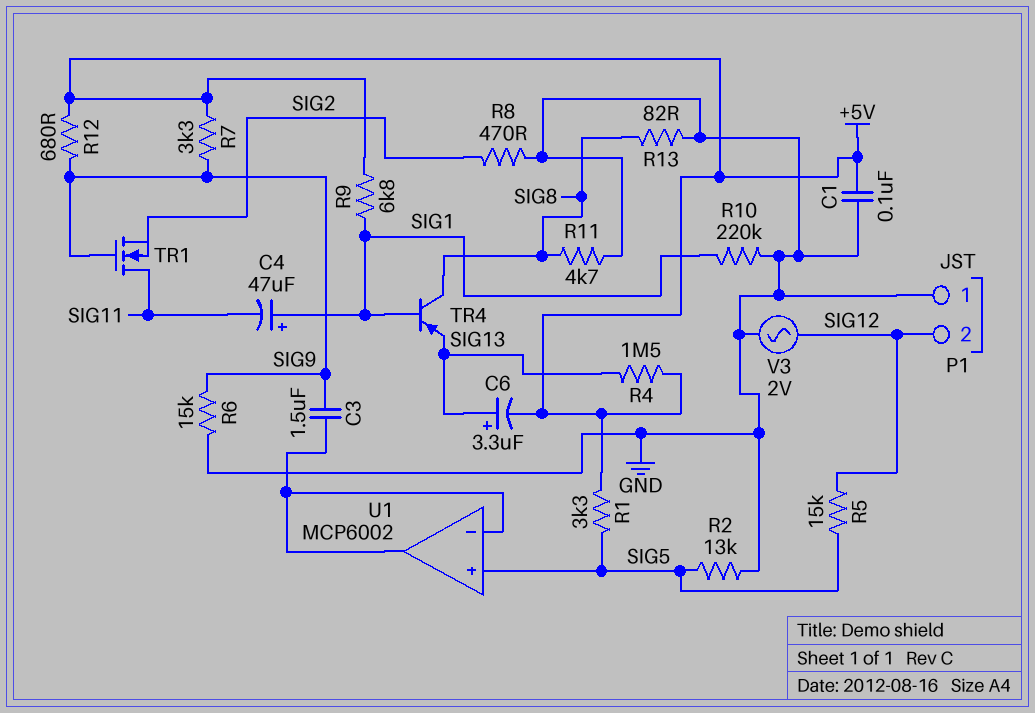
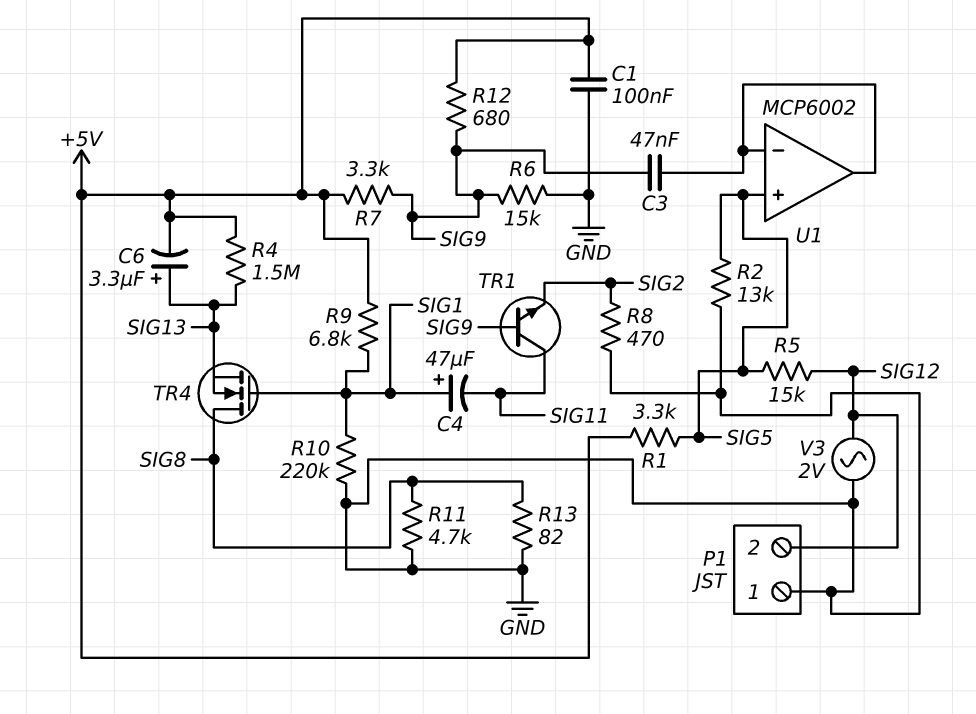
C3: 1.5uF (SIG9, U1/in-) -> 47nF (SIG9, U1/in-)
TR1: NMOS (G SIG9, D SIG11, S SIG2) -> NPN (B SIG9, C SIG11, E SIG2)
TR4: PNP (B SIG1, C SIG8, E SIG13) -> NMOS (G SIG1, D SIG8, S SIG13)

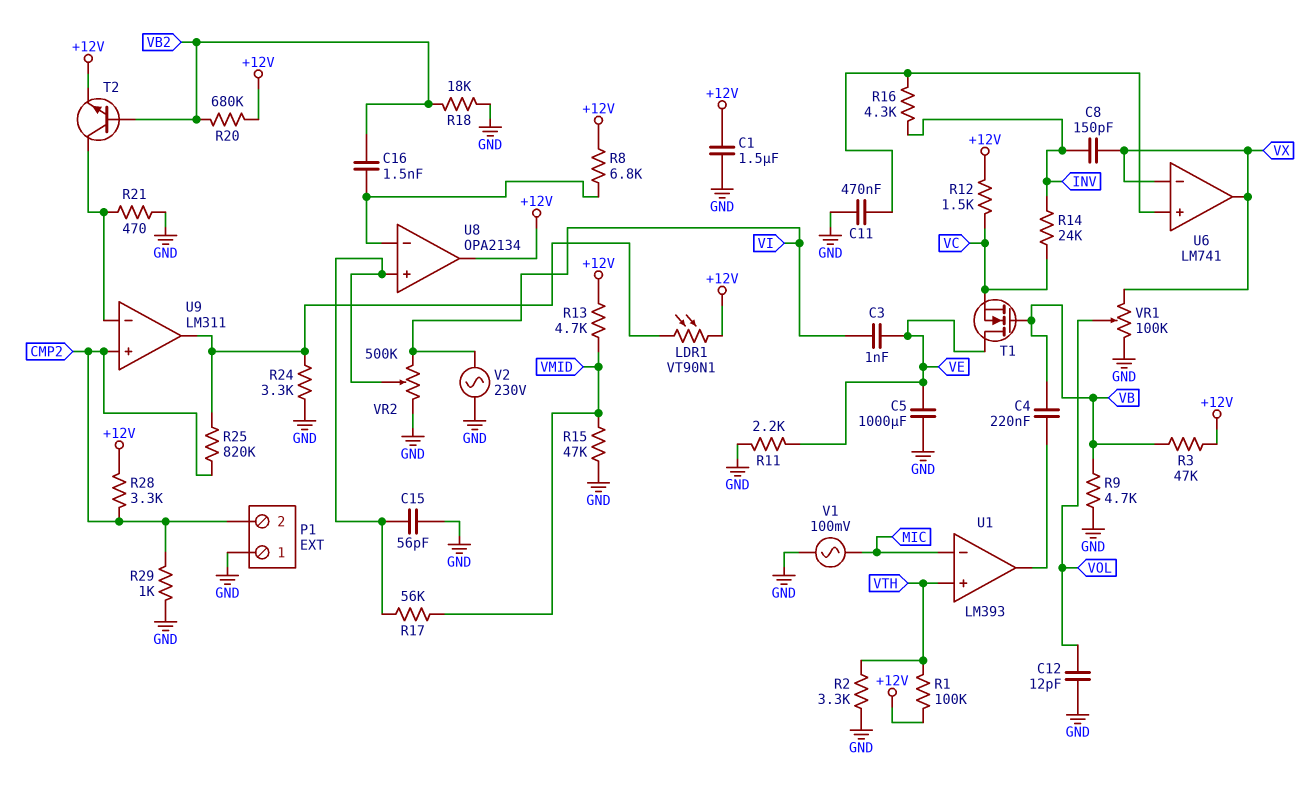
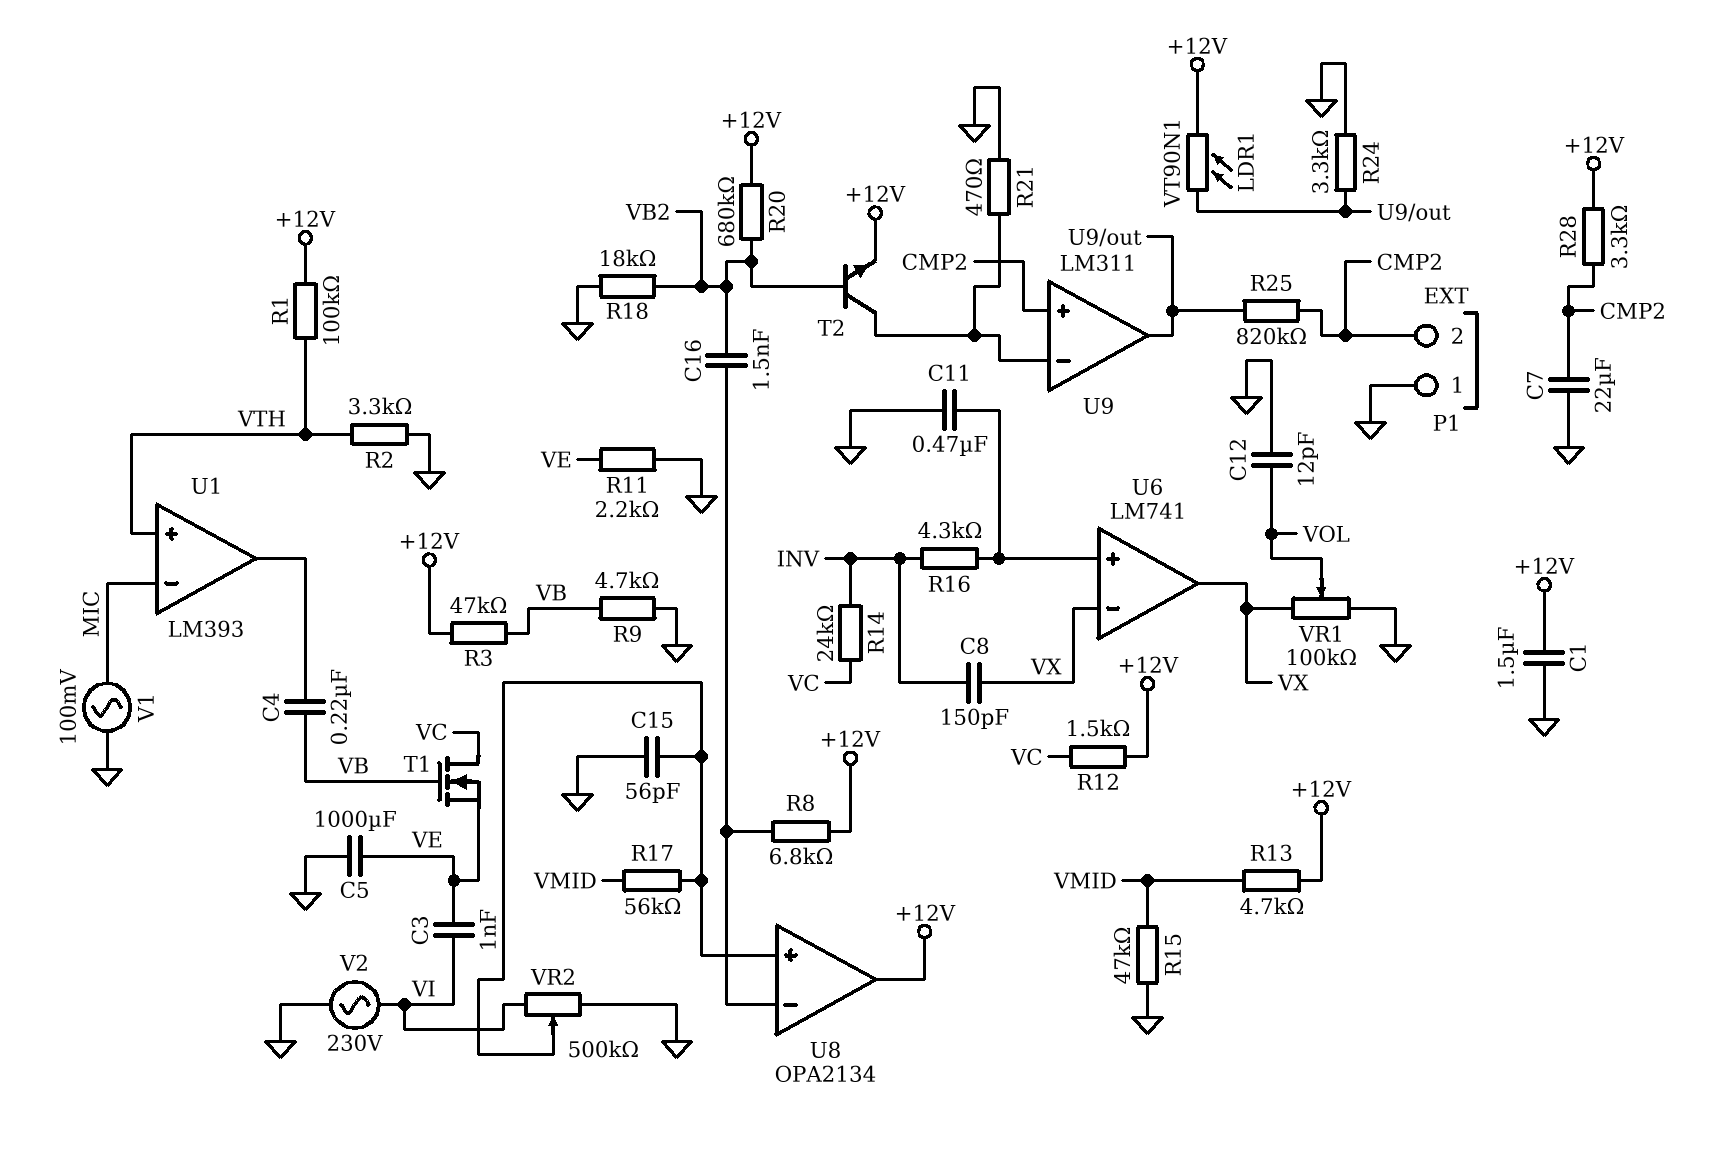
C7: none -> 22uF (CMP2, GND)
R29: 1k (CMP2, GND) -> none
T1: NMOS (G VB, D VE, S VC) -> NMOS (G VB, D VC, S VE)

* **Instructions for the task**: Wherever the word "none" appears in the entries above, copy that line.

* **Your solution**:
C7: none -> 22uF (CMP2, GND)
R29: 1k (CMP2, GND) -> none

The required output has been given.